» **What the task asks**
Below are entries; copy exactly, and only, the lines from the one containing "none -> pink brick G7 level 1" through their final line, leaving out pictures.

» **Provided data**
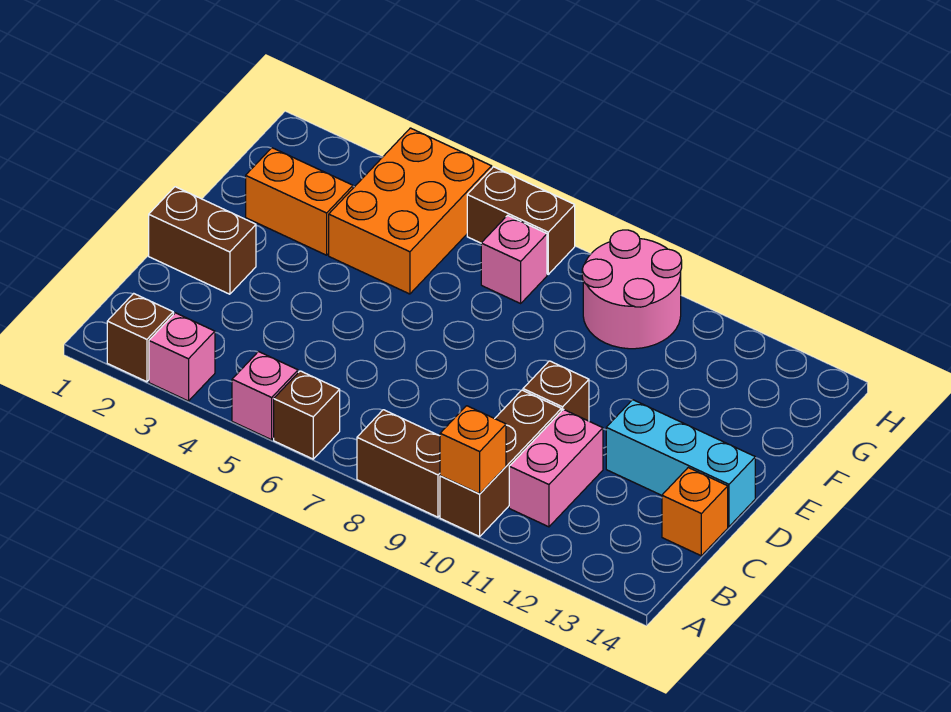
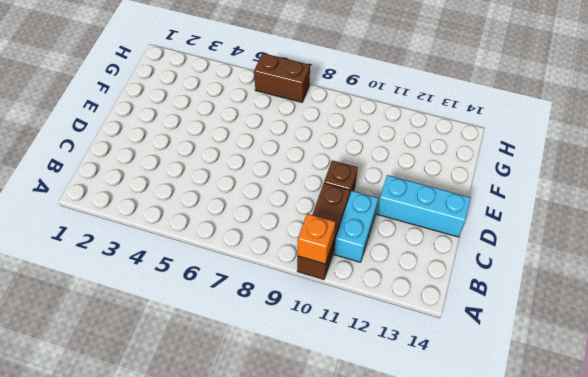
cyan brick B11:C11 level 1 -> pink brick B11:C11 level 1
none -> brown brick A2 level 1
none -> pink brick A3 level 1
none -> pink brick A5 level 1

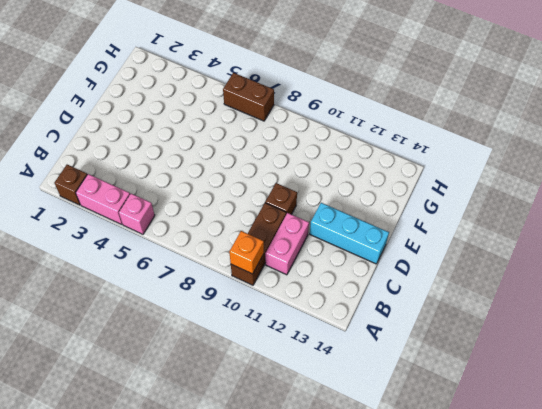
pink brick A3:A4 level 1 -> pink brick A3 level 1
none -> brown brick A6 level 1
none -> brown brick A8:A9 level 1
none -> orange brick C14 level 1

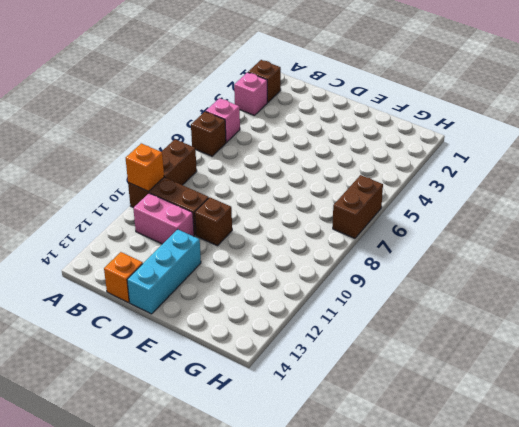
none -> brown brick D1:D2 level 1
none -> orange brick F2:F3 level 1
none -> orange brick F4:H5 level 1

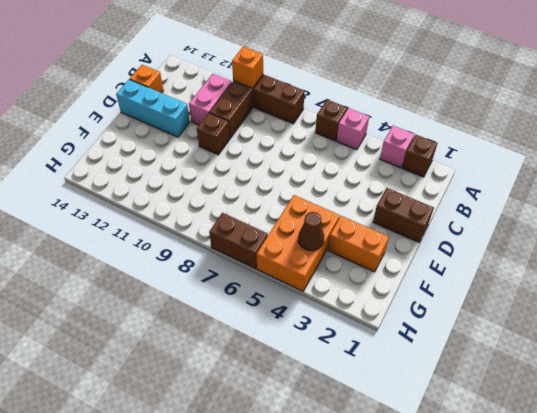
brown cone G4 level 2 -> none
none -> pink brick G7 level 1
none -> pink round brick G9:H10 level 1

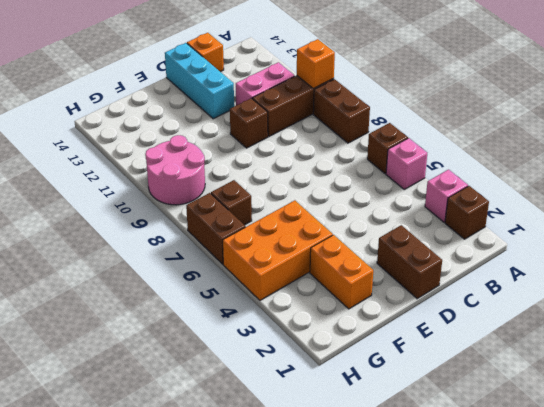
brown brick G7 level 1 -> pink brick G7 level 1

» **Written reply**
none -> pink brick G7 level 1
none -> pink round brick G9:H10 level 1

brown brick G7 level 1 -> pink brick G7 level 1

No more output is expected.